### Data supplied:
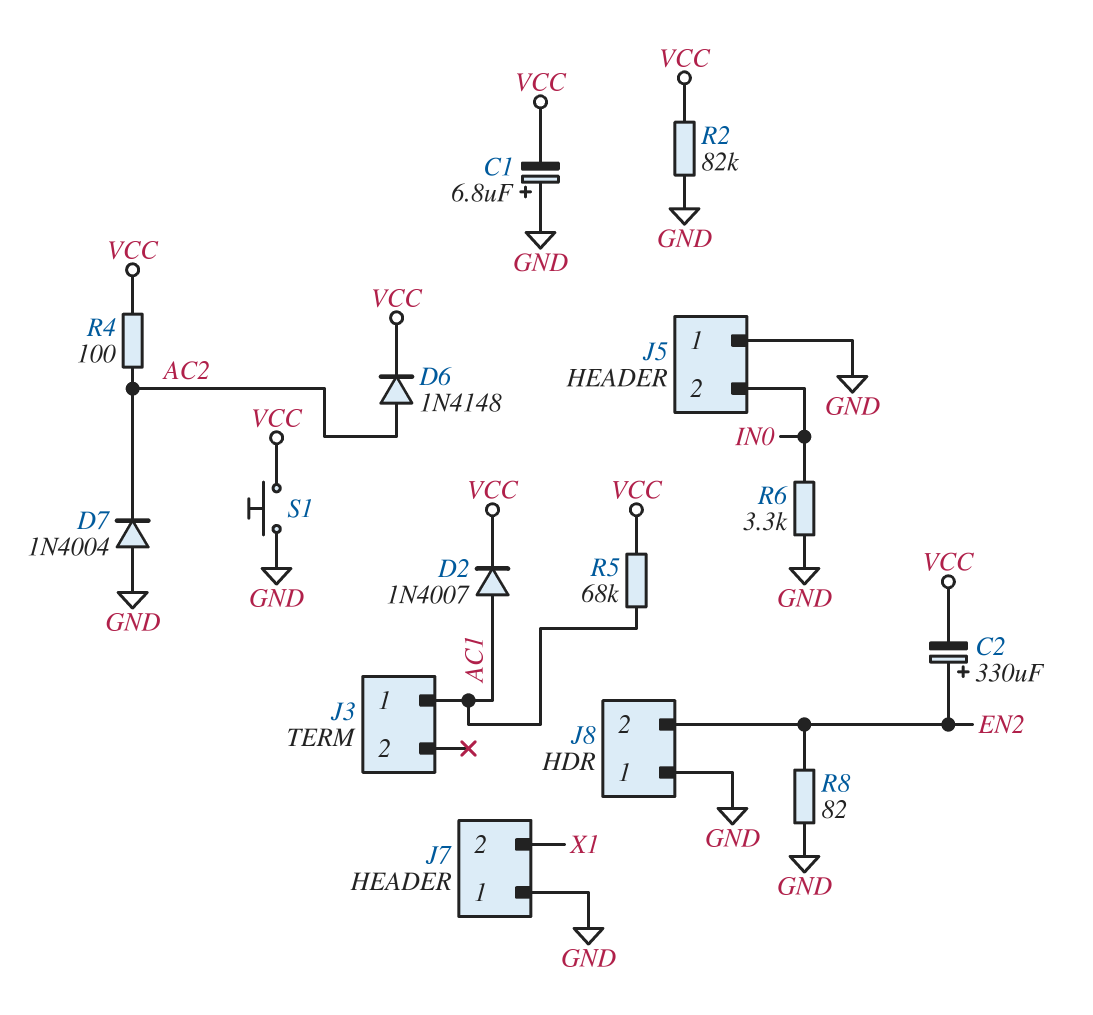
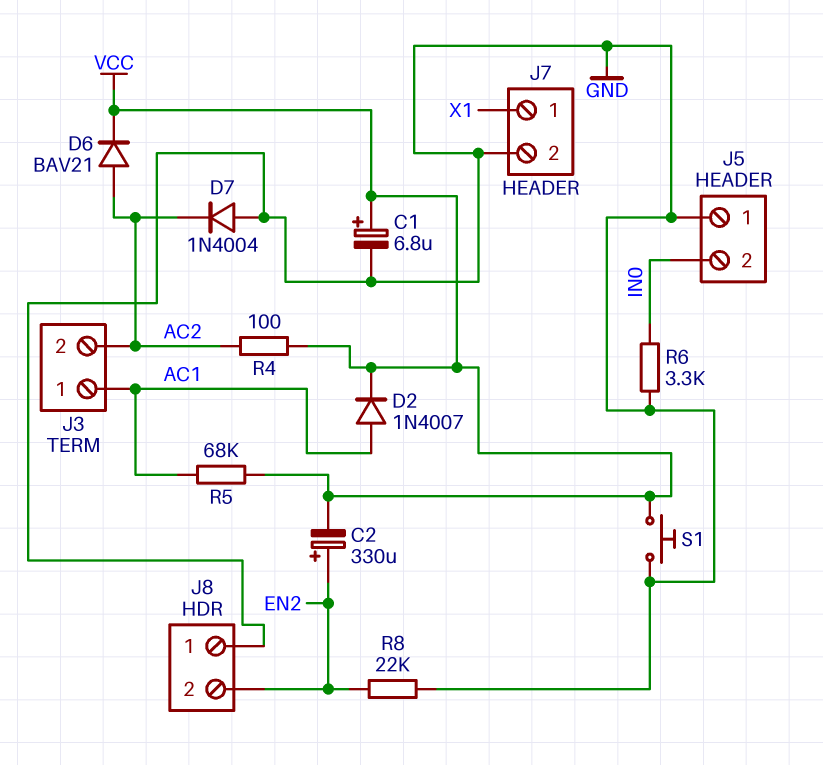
C1: 6.8uF (plus GND, minus VCC) -> 6.8uF (plus VCC, minus GND)
D6: diode 1N4148 (A AC2, K VCC) -> diode BAV21 (A AC2, K VCC)
J3 pin 2: none -> AC2
J7 pin 1: GND -> X1
J7 pin 2: X1 -> GND
R2: 82k (GND, VCC) -> none
R8: 82 (EN2, GND) -> 22k (EN2, GND)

### About this task:
Only the text of the listing above is wanted, transcribed exactly, without its images.

### Solution to this task:
C1: 6.8uF (plus GND, minus VCC) -> 6.8uF (plus VCC, minus GND)
D6: diode 1N4148 (A AC2, K VCC) -> diode BAV21 (A AC2, K VCC)
J3 pin 2: none -> AC2
J7 pin 1: GND -> X1
J7 pin 2: X1 -> GND
R2: 82k (GND, VCC) -> none
R8: 82 (EN2, GND) -> 22k (EN2, GND)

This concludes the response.